**RECORD EXCERPTS**

[Start of Attachment]

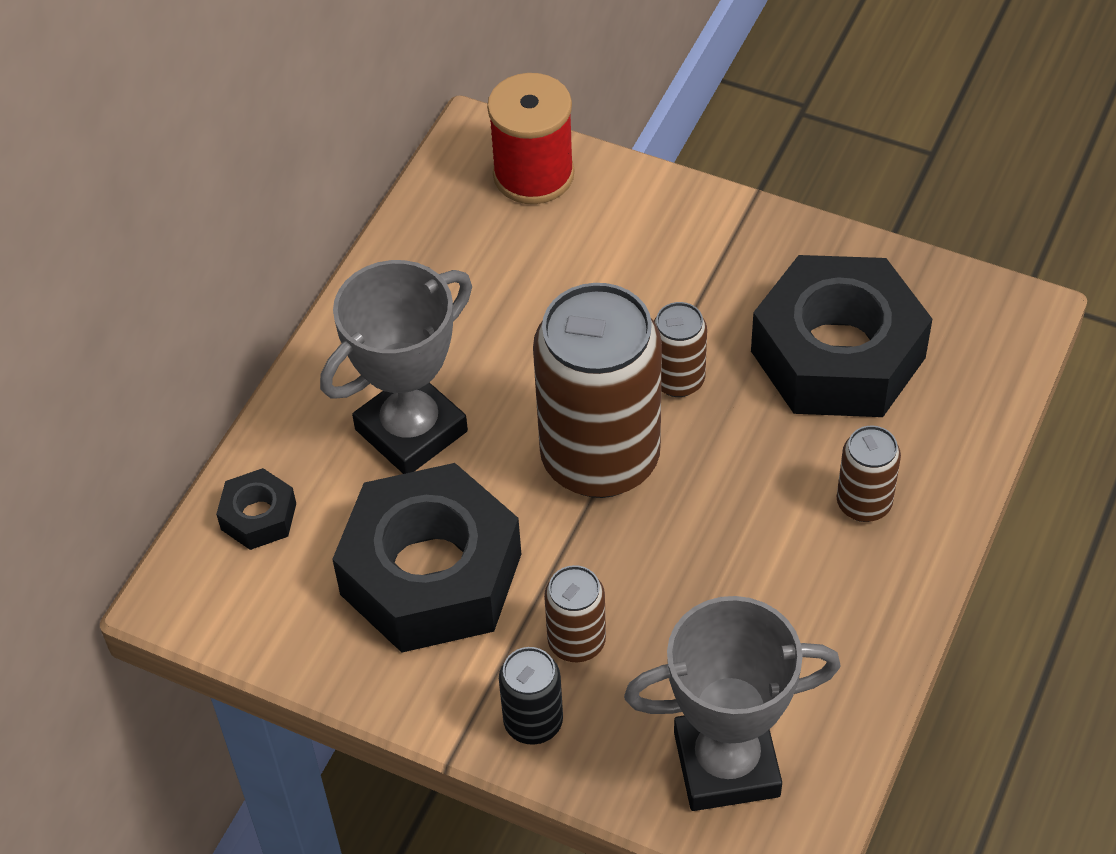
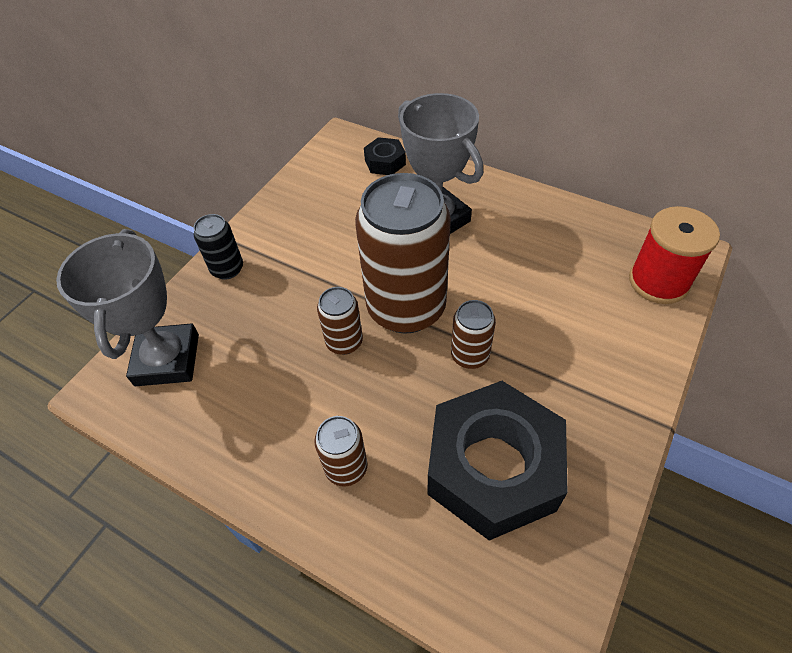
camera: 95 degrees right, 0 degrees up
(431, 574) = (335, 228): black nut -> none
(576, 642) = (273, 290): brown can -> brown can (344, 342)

[End of Attachment]
[Start of Attachment]

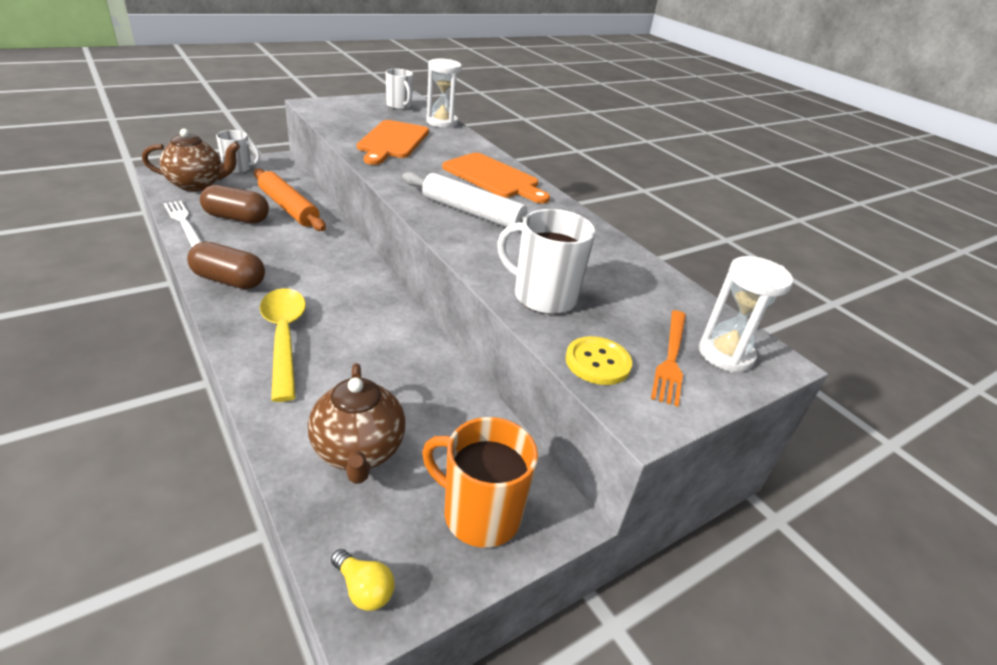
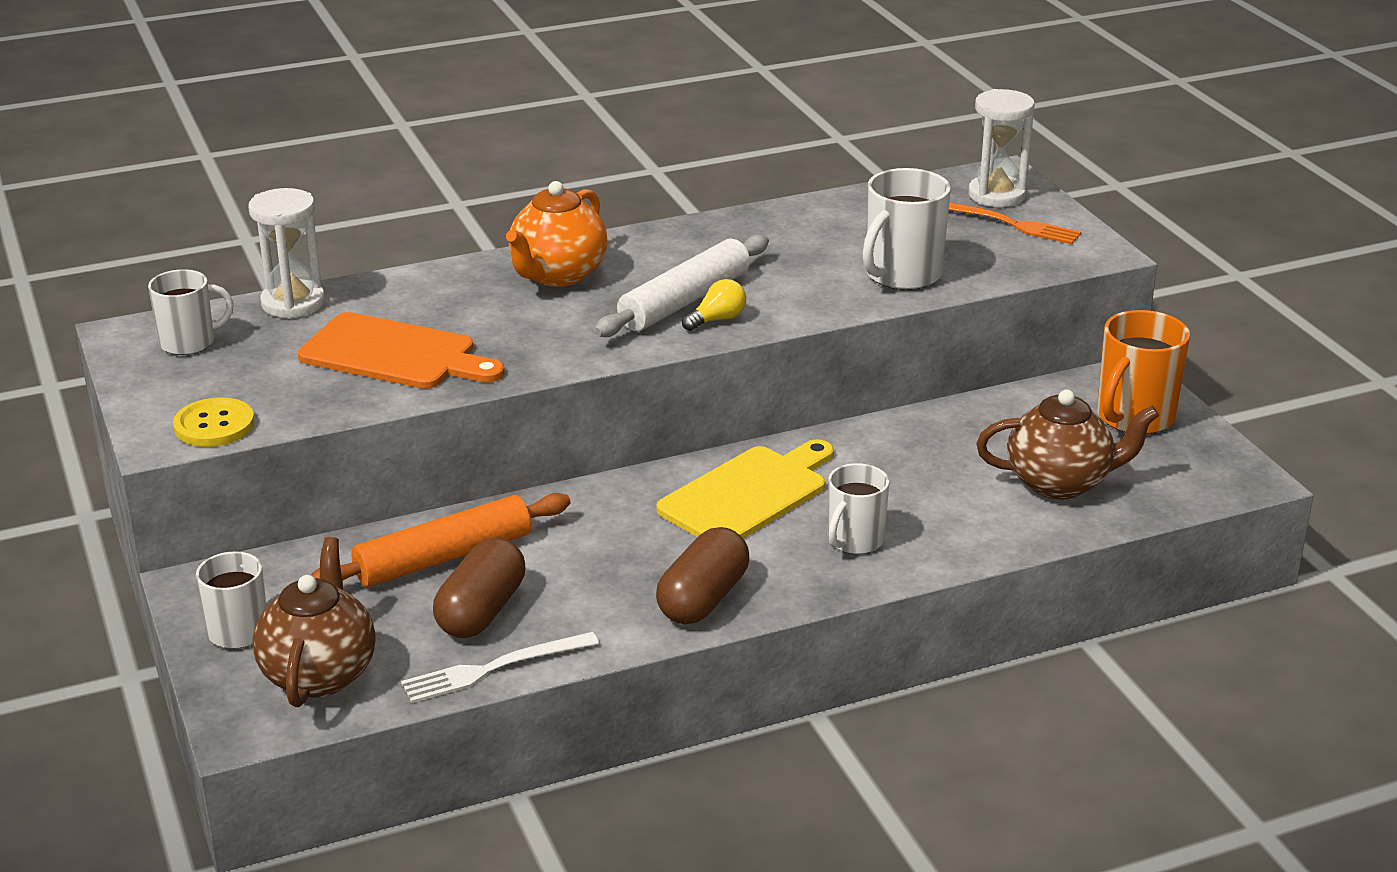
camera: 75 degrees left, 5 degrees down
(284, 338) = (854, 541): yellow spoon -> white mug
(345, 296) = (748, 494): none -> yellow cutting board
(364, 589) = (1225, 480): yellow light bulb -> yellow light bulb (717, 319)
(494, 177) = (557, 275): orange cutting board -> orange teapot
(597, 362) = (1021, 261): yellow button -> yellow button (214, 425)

[End of Attachment]

**WORK REQUEST**
Give an exact copy of the lines above from the line with "(494, 177) = (557, 275): orange" up to and including the line with "(597, 362) = (1021, 261): yellow", and leave everything else out.

**ANSWER BELOW**
(494, 177) = (557, 275): orange cutting board -> orange teapot
(597, 362) = (1021, 261): yellow button -> yellow button (214, 425)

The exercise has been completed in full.